▶ Task
Whenever a line of the records below contains the word "VREF", copy that line.

▶ Material to process
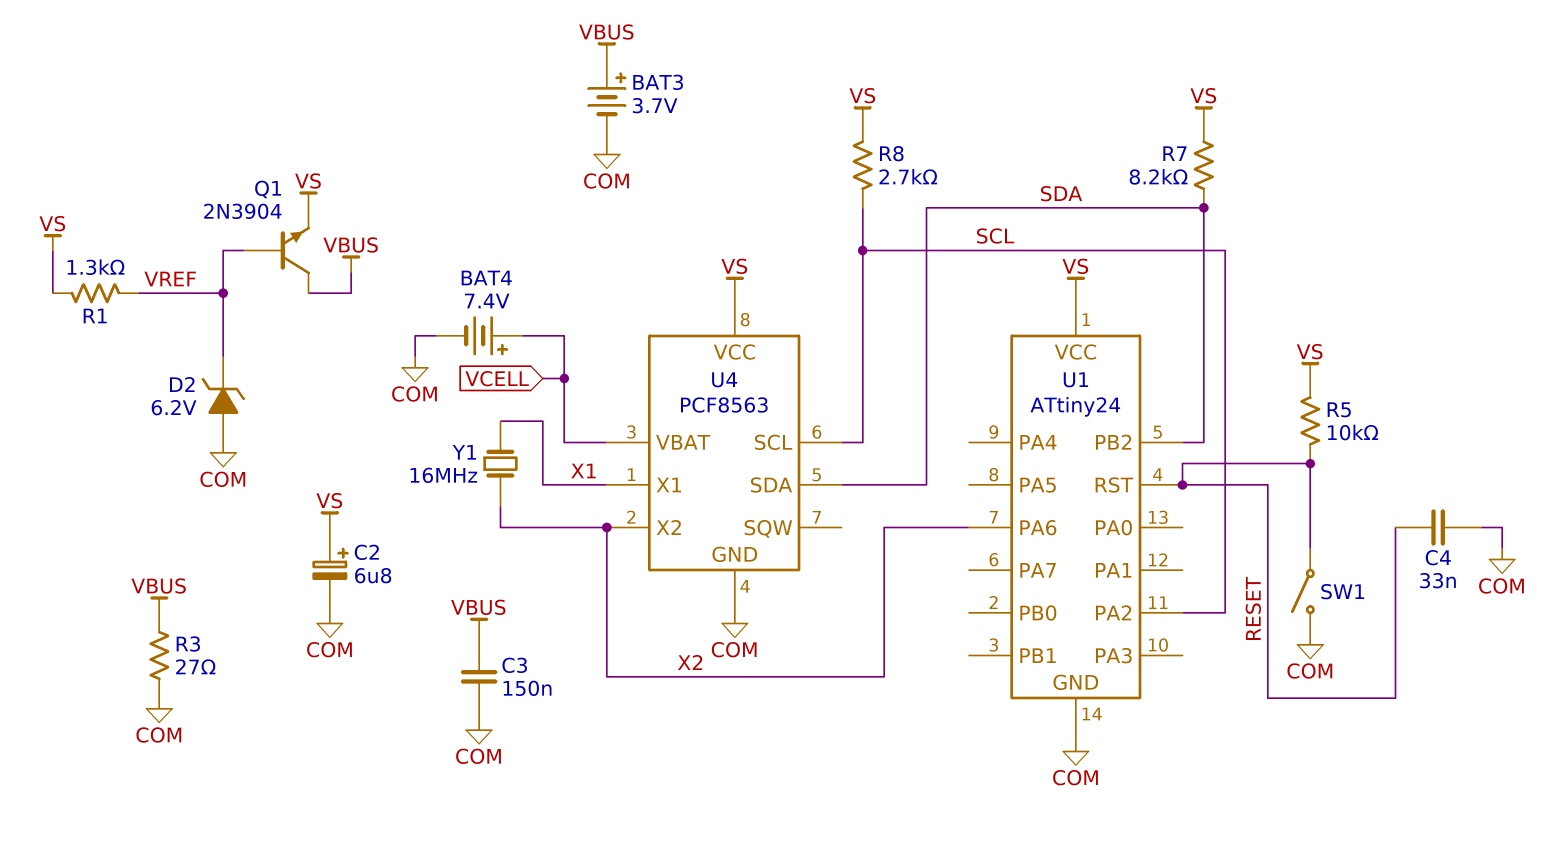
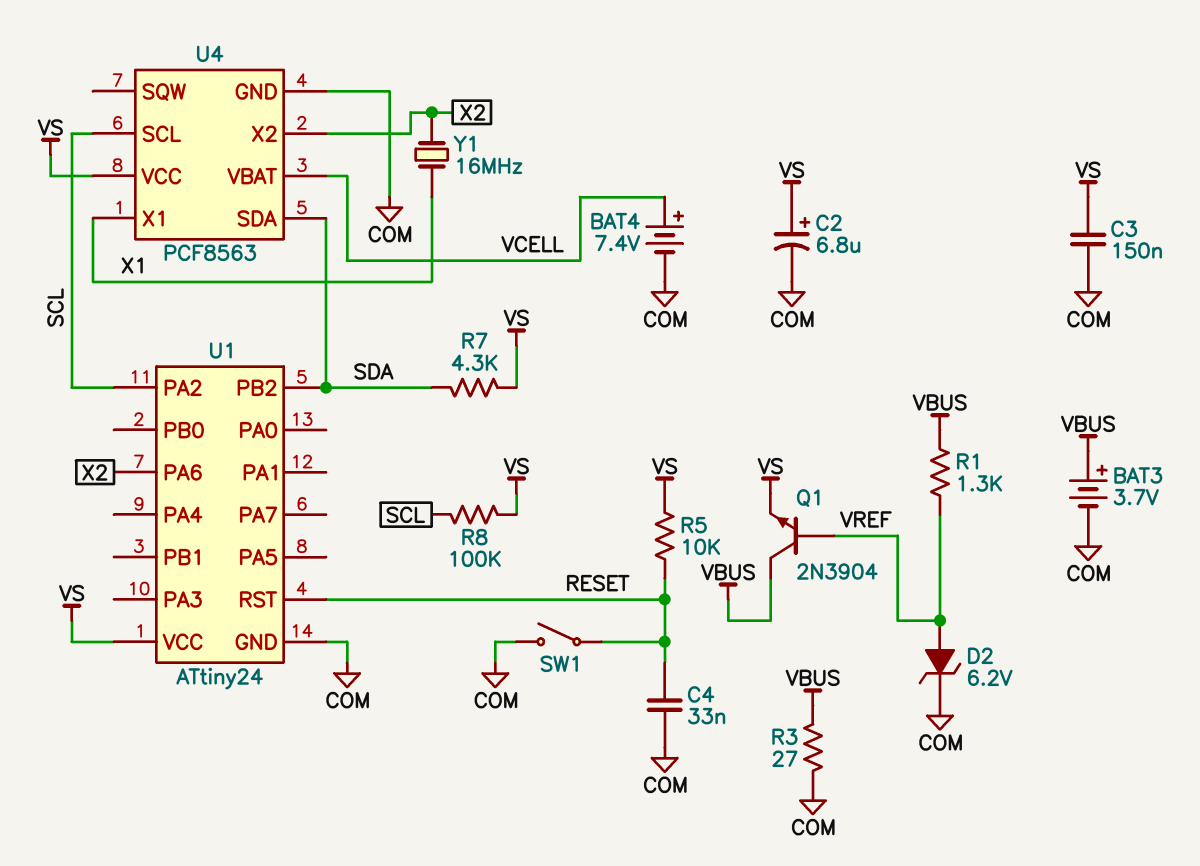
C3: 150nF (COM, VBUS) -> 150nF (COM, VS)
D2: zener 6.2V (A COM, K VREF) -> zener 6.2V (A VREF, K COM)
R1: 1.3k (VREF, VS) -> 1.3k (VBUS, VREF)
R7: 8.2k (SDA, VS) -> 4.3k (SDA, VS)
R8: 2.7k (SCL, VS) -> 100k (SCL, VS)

▶ Response to this task
D2: zener 6.2V (A COM, K VREF) -> zener 6.2V (A VREF, K COM)
R1: 1.3k (VREF, VS) -> 1.3k (VBUS, VREF)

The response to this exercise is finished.